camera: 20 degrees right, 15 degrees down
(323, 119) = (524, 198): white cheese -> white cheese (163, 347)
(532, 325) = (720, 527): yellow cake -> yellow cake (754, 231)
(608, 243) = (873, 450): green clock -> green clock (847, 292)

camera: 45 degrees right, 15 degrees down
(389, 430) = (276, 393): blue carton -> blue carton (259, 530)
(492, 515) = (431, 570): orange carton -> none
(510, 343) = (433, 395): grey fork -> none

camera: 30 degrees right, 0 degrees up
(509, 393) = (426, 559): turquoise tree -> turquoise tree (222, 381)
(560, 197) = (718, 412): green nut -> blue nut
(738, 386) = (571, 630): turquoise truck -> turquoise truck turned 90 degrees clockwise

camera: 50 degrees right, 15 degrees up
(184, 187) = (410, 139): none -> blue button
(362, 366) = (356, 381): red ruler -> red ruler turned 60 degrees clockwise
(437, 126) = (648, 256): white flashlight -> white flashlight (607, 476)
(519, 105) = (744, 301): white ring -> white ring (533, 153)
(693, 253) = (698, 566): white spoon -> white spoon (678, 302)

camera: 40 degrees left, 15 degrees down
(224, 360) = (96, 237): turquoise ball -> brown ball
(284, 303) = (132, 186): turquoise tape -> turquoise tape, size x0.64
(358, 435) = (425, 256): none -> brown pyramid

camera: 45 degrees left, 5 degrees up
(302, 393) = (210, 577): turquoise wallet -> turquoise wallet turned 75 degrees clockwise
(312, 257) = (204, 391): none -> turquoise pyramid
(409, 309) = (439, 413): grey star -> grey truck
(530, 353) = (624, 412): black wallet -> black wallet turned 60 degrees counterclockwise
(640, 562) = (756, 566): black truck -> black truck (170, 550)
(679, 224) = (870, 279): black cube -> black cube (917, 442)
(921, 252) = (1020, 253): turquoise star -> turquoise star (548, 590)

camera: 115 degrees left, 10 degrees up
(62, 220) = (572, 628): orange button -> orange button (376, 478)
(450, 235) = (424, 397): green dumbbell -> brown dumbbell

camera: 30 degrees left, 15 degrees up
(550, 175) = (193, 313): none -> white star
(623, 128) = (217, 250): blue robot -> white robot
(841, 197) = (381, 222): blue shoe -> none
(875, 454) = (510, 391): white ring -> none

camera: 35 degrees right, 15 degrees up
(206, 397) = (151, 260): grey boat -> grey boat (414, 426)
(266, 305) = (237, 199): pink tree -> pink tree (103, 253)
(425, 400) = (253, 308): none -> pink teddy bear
+++++
What this task involves:
All that belongs in your answer is the stretch of entries above from the line with "(510, 343) = (433, 395): grey fork -> none" through the line with "(738, 386) = (571, 630): turquoise", printed exactly.

Reply to the task:
(510, 343) = (433, 395): grey fork -> none

camera: 30 degrees right, 0 degrees up
(509, 393) = (426, 559): turquoise tree -> turquoise tree (222, 381)
(560, 197) = (718, 412): green nut -> blue nut
(738, 386) = (571, 630): turquoise truck -> turquoise truck turned 90 degrees clockwise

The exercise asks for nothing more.